RECORDS TO USE –
• • • •

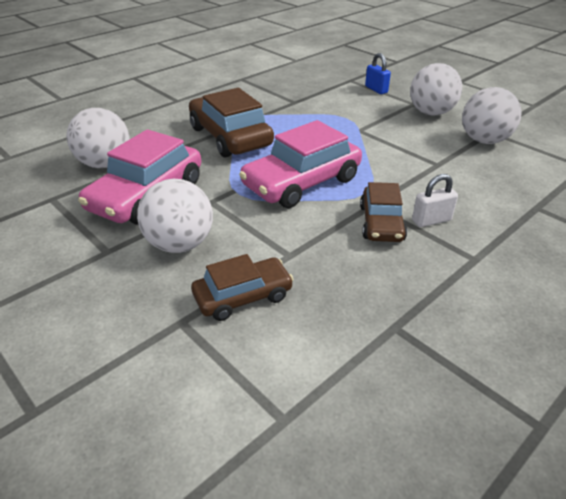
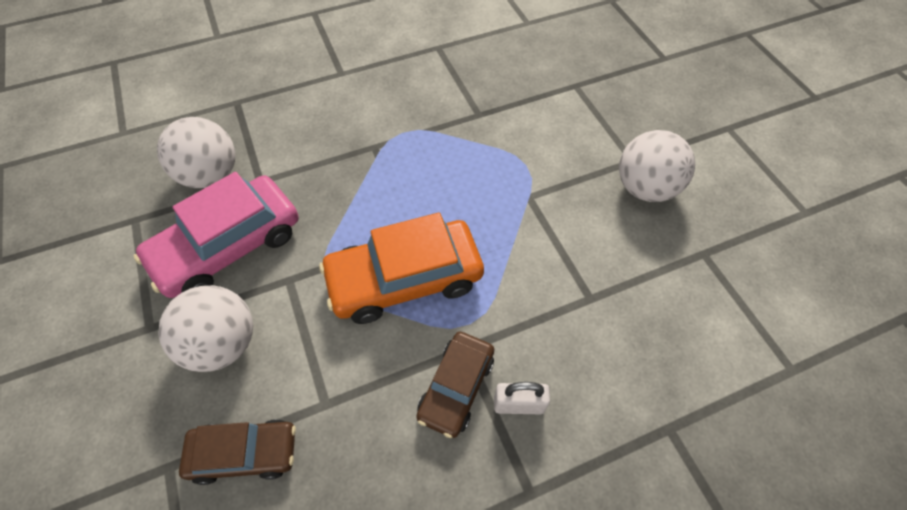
camera: 20 degrees right, 20 degrees up
(230, 137) = (367, 164): brown car -> none
(302, 182) = (404, 279): pink car -> orange car
(376, 89) = (599, 116): blue padlock -> none
(484, 140) = (682, 269): white ball -> none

• • • •

WORK ORDER – Your answer must be the records above, copied exactly, with no pictures.

WRITTEN RESPONSE –
camera: 20 degrees right, 20 degrees up
(230, 137) = (367, 164): brown car -> none
(302, 182) = (404, 279): pink car -> orange car
(376, 89) = (599, 116): blue padlock -> none
(484, 140) = (682, 269): white ball -> none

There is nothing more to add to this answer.